--- Dataset entries Enclosed Below ---

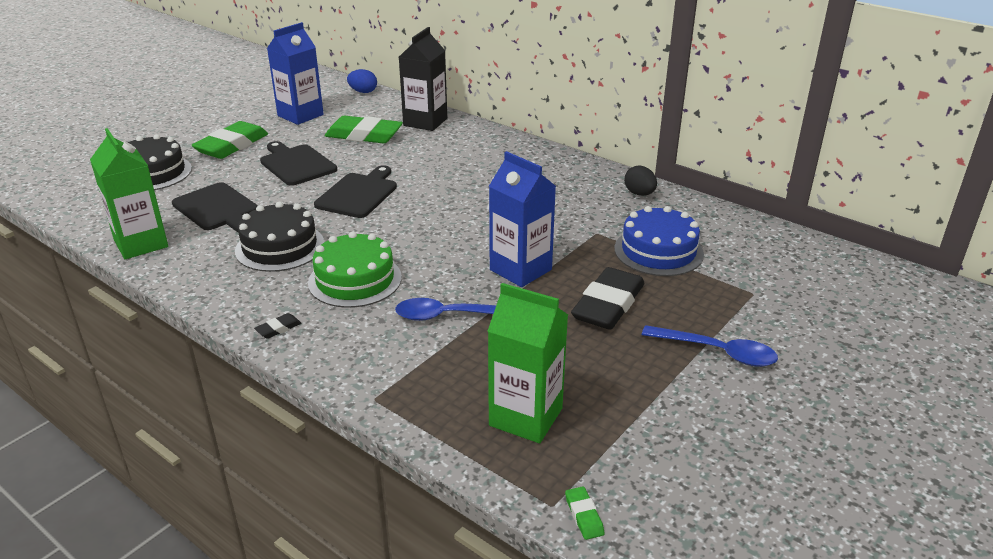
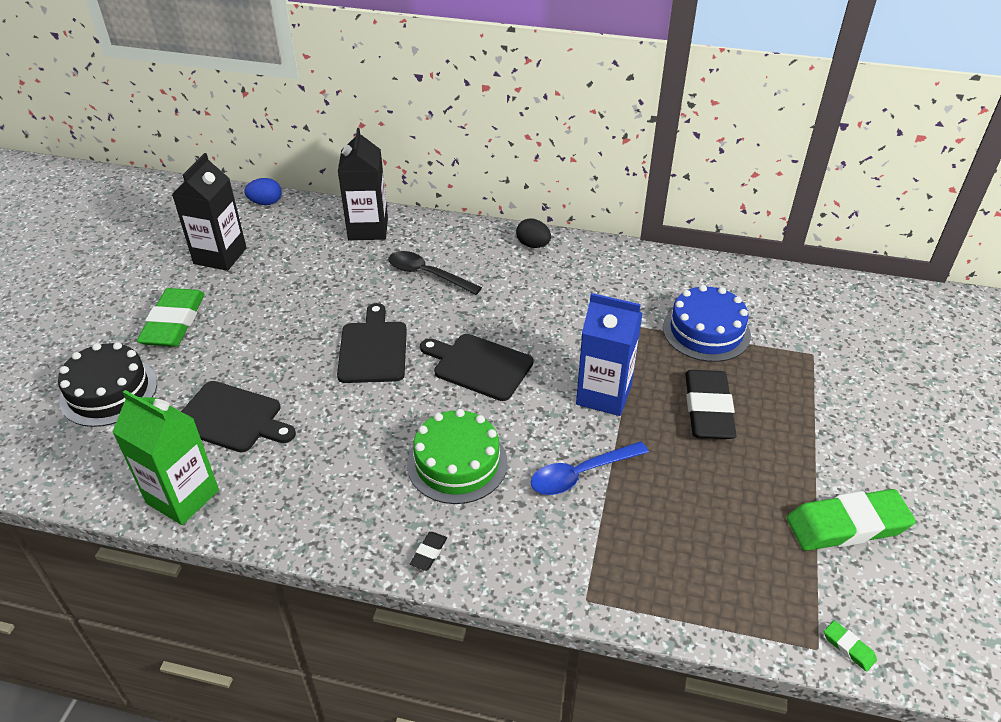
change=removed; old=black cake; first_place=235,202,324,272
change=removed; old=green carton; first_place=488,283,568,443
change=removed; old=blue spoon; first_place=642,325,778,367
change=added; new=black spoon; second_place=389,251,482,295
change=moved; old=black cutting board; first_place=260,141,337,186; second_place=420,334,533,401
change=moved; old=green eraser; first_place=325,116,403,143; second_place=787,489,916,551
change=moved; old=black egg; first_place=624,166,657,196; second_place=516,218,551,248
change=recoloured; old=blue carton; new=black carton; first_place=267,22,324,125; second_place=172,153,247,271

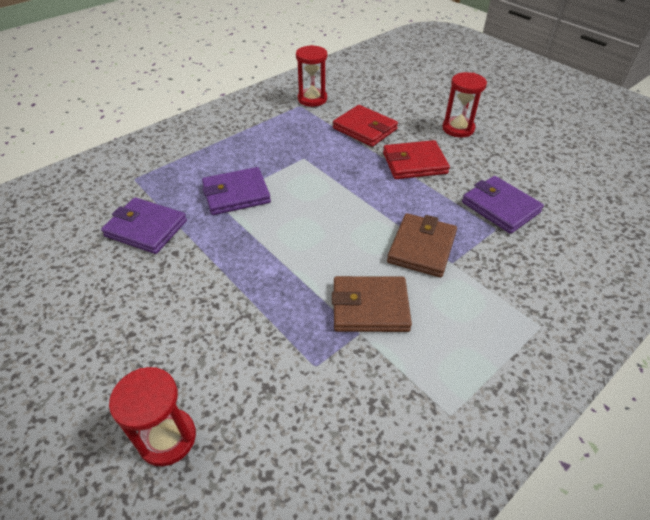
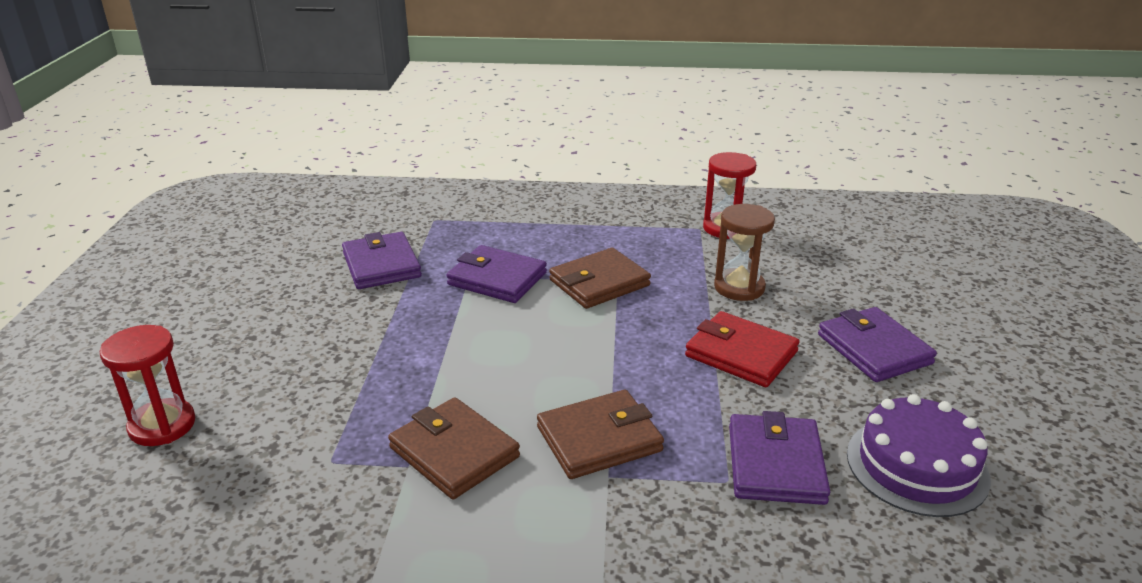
change=added; new=brown wallet; second_place=549,248,651,309
change=added; new=purple cake; second_place=847,394,991,517
change=replaced; old=red wallet; new=brown hourglass; first_place=333,105,398,147; second_place=714,204,775,301
change=replaced; old=red hourglass; new=purple wallet; first_place=442,72,487,138; second_place=818,307,937,382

--- End of Enclosed Dataset entries ---

Return only the lines running from the start of the entries above to the line that contains "change=moved; old=black cutting", inclusive, and omit every picture.

change=removed; old=black cake; first_place=235,202,324,272
change=removed; old=green carton; first_place=488,283,568,443
change=removed; old=blue spoon; first_place=642,325,778,367
change=added; new=black spoon; second_place=389,251,482,295
change=moved; old=black cutting board; first_place=260,141,337,186; second_place=420,334,533,401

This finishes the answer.